* **Image change detection data**
──────────────────────────────

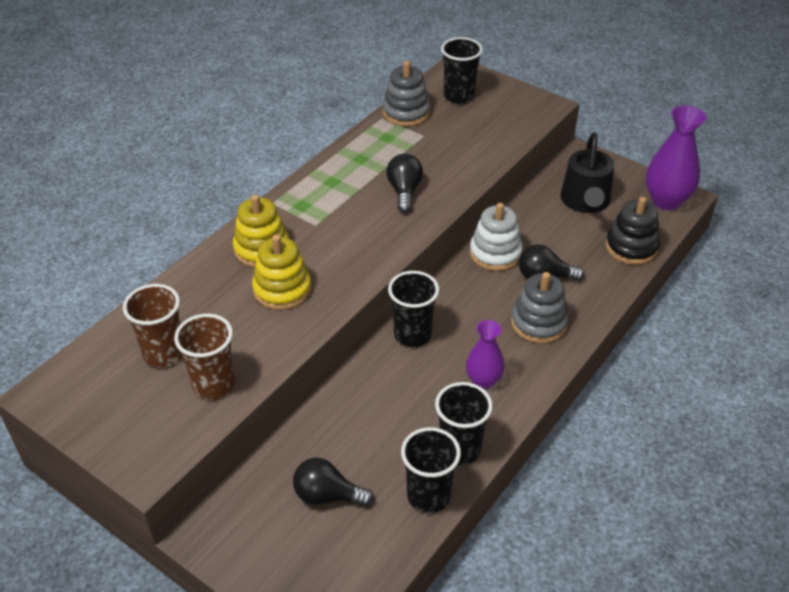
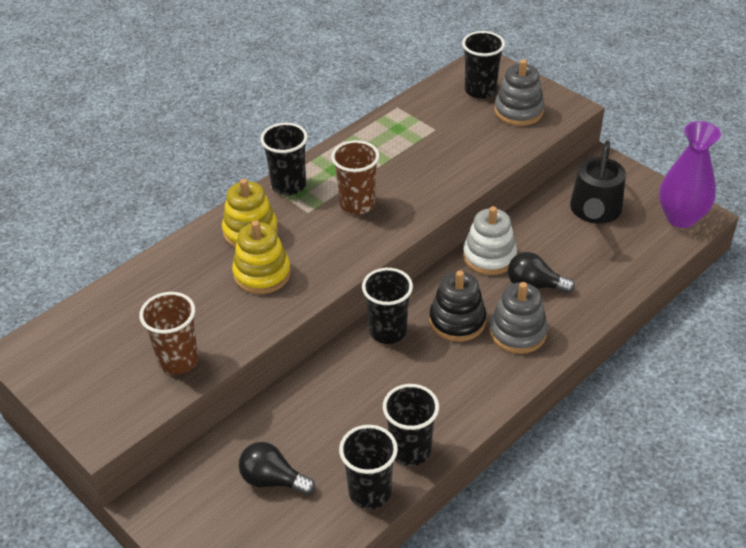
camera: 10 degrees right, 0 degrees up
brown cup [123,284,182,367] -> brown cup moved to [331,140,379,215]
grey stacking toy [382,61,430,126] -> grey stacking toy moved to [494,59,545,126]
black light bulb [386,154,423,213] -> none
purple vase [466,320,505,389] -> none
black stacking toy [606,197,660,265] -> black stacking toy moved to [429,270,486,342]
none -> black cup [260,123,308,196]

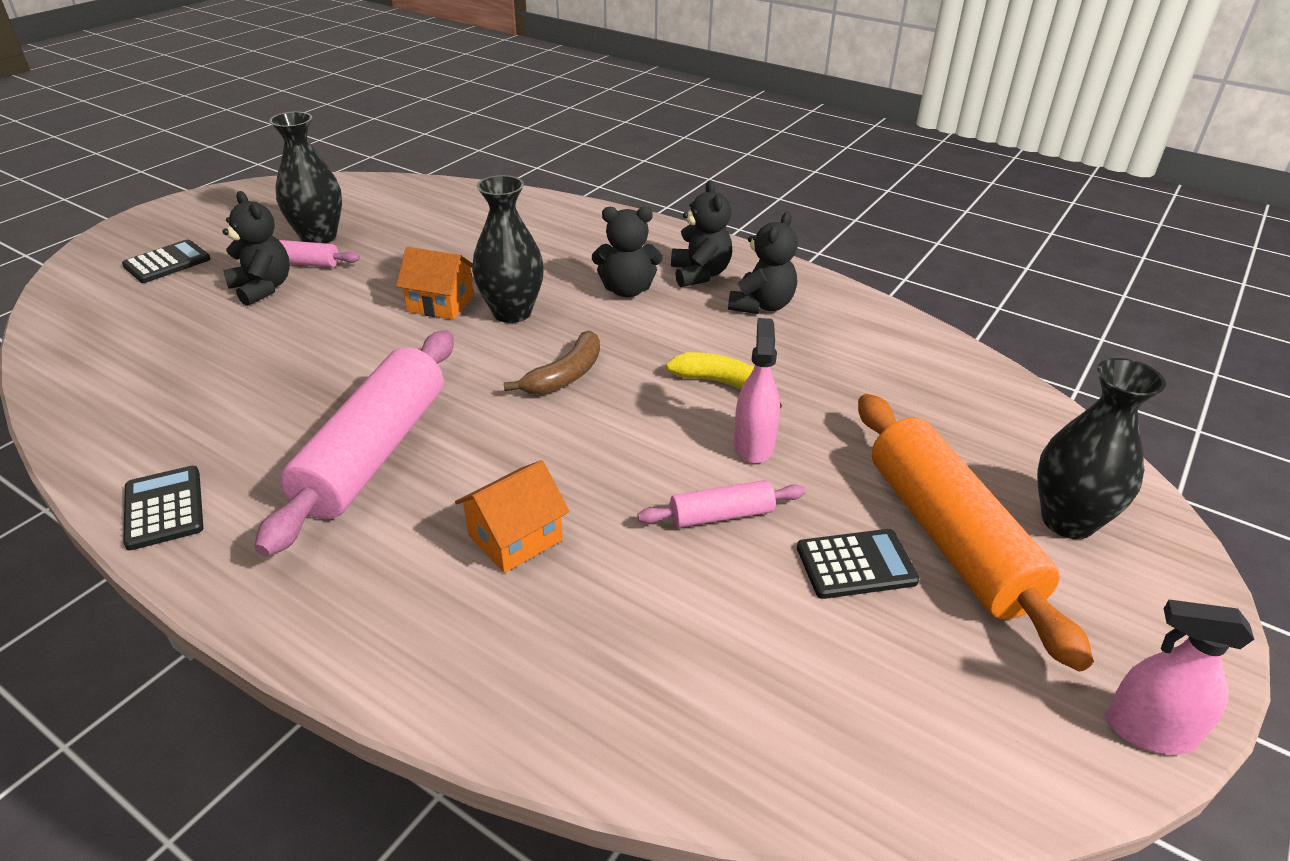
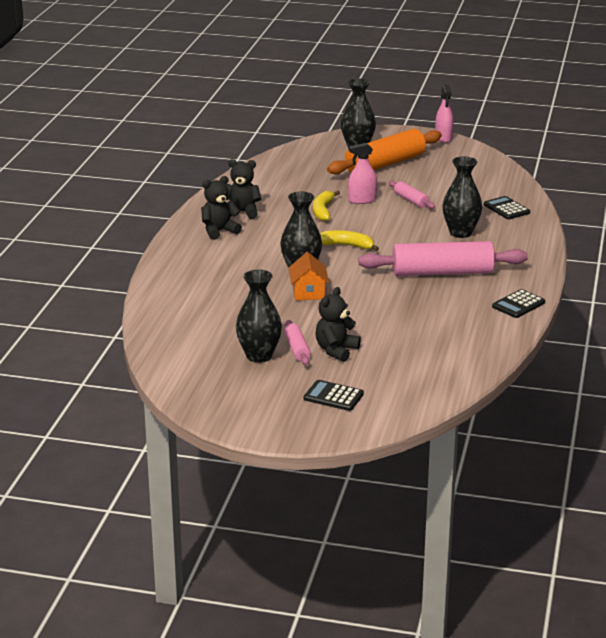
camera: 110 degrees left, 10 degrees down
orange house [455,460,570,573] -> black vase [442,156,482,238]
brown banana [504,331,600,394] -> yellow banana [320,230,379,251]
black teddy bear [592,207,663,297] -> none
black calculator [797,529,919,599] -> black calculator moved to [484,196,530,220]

──────────────────────────────

* **EXERCISE REQUIREMENTS**
Exactly as they appear above, write out all the entries, but not the images.

* **FINISHED TASK**
camera: 10 degrees right, 0 degrees up
brown cup [123,284,182,367] -> brown cup moved to [331,140,379,215]
grey stacking toy [382,61,430,126] -> grey stacking toy moved to [494,59,545,126]
black light bulb [386,154,423,213] -> none
purple vase [466,320,505,389] -> none
black stacking toy [606,197,660,265] -> black stacking toy moved to [429,270,486,342]
none -> black cup [260,123,308,196]

camera: 110 degrees left, 10 degrees down
orange house [455,460,570,573] -> black vase [442,156,482,238]
brown banana [504,331,600,394] -> yellow banana [320,230,379,251]
black teddy bear [592,207,663,297] -> none
black calculator [797,529,919,599] -> black calculator moved to [484,196,530,220]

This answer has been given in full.